***** DATASET RECORDS
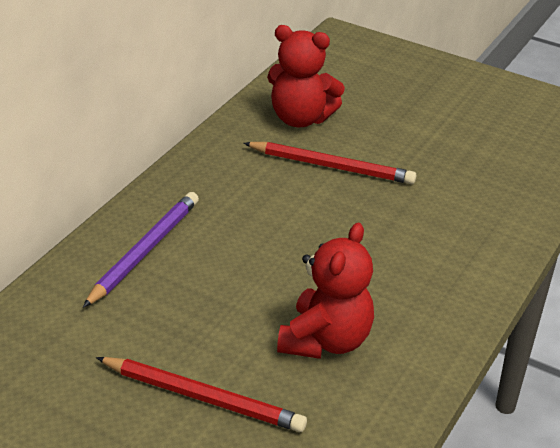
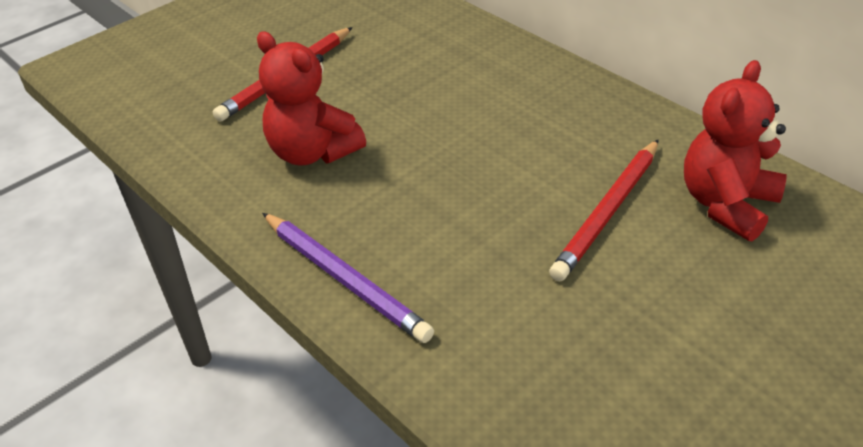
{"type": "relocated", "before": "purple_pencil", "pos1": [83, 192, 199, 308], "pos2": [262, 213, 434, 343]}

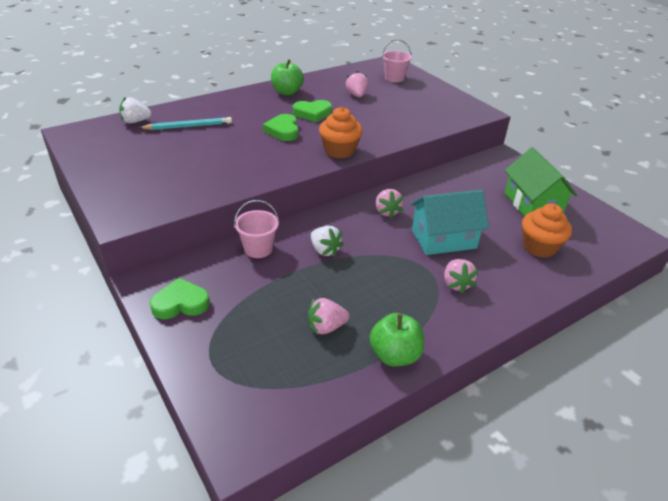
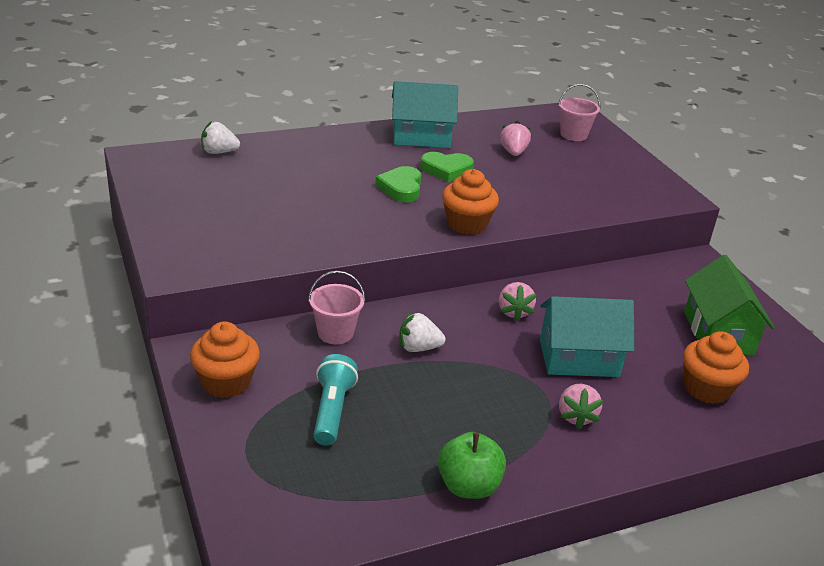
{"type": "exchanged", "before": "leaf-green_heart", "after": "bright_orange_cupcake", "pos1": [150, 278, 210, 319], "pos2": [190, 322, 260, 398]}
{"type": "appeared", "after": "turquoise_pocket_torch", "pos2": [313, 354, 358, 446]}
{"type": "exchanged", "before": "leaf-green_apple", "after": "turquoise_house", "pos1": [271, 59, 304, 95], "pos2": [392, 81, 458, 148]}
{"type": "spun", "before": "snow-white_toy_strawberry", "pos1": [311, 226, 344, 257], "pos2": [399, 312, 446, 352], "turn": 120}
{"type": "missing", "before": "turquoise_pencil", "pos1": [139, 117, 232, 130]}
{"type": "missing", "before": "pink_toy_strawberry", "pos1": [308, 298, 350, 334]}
**********
- **WORK INSTRUCTION**: Each entry must be retyped word for word, with every image omitted.

- **WRITTEN RESPONSE**:
{"type": "relocated", "before": "purple_pencil", "pos1": [83, 192, 199, 308], "pos2": [262, 213, 434, 343]}

{"type": "exchanged", "before": "leaf-green_heart", "after": "bright_orange_cupcake", "pos1": [150, 278, 210, 319], "pos2": [190, 322, 260, 398]}
{"type": "appeared", "after": "turquoise_pocket_torch", "pos2": [313, 354, 358, 446]}
{"type": "exchanged", "before": "leaf-green_apple", "after": "turquoise_house", "pos1": [271, 59, 304, 95], "pos2": [392, 81, 458, 148]}
{"type": "spun", "before": "snow-white_toy_strawberry", "pos1": [311, 226, 344, 257], "pos2": [399, 312, 446, 352], "turn": 120}
{"type": "missing", "before": "turquoise_pencil", "pos1": [139, 117, 232, 130]}
{"type": "missing", "before": "pink_toy_strawberry", "pos1": [308, 298, 350, 334]}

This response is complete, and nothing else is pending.